Records for the exercise —
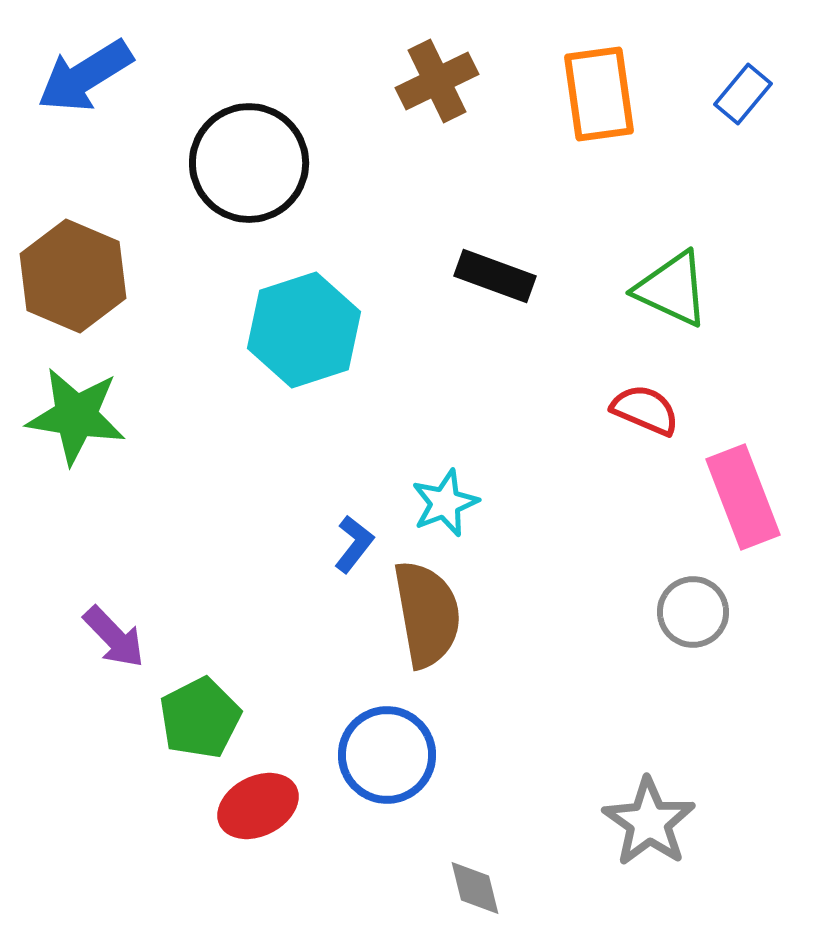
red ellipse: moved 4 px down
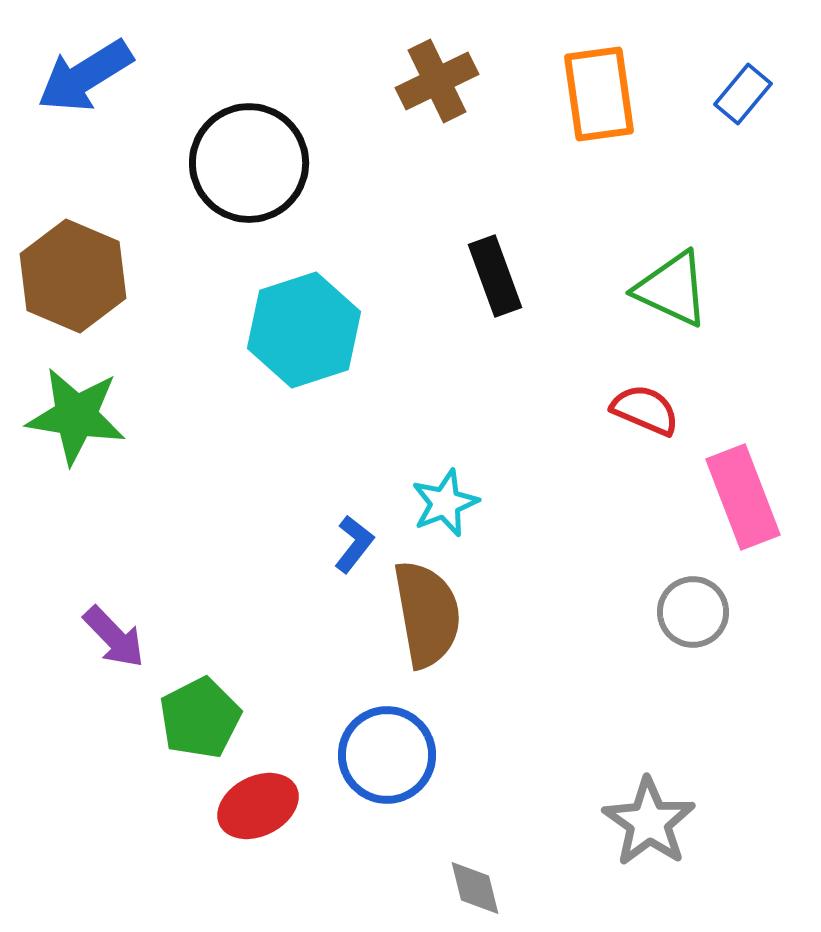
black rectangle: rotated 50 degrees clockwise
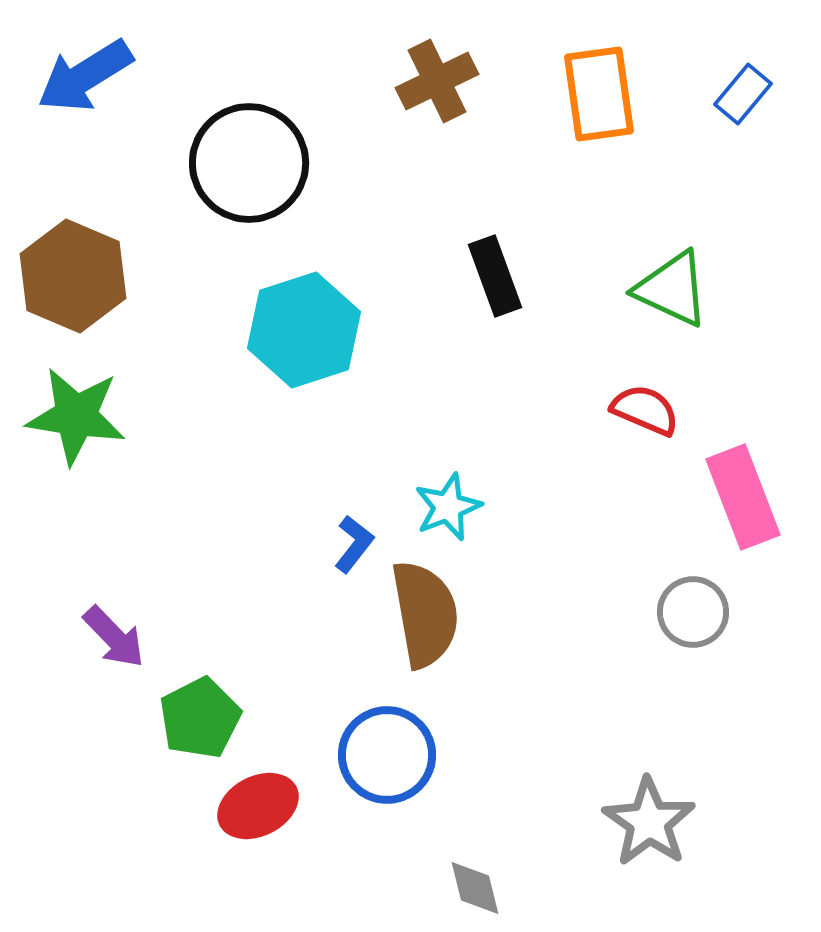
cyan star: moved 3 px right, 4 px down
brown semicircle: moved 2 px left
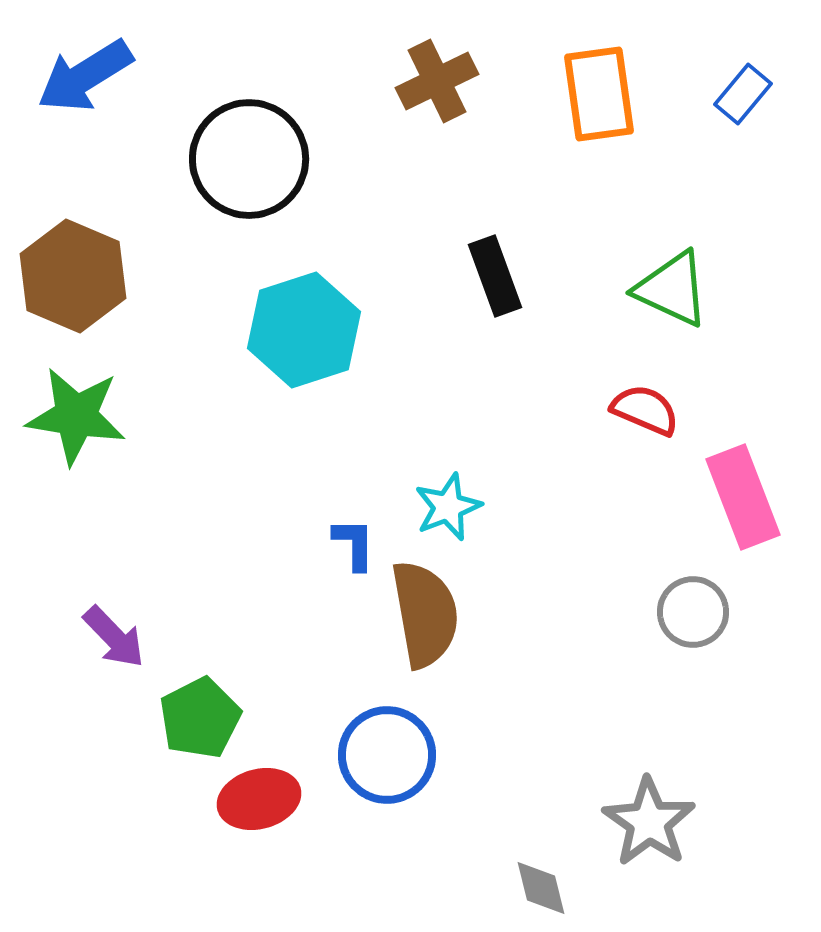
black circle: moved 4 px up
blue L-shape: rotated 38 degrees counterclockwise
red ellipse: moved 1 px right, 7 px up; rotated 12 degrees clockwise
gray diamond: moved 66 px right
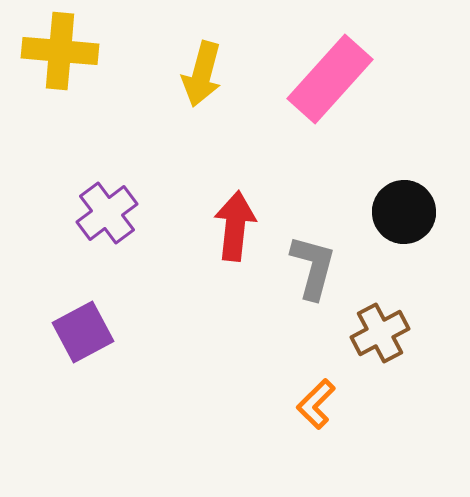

Goal of the exercise —
Format the lines in the records as a numbered list, omitting blank lines and the pictures.

Reply —
1. red ellipse: moved 4 px down
2. black rectangle: rotated 50 degrees clockwise
3. cyan star: moved 3 px right, 4 px down
4. brown semicircle: moved 2 px left
5. black circle: moved 4 px up
6. blue L-shape: rotated 38 degrees counterclockwise
7. red ellipse: moved 1 px right, 7 px up; rotated 12 degrees clockwise
8. gray diamond: moved 66 px right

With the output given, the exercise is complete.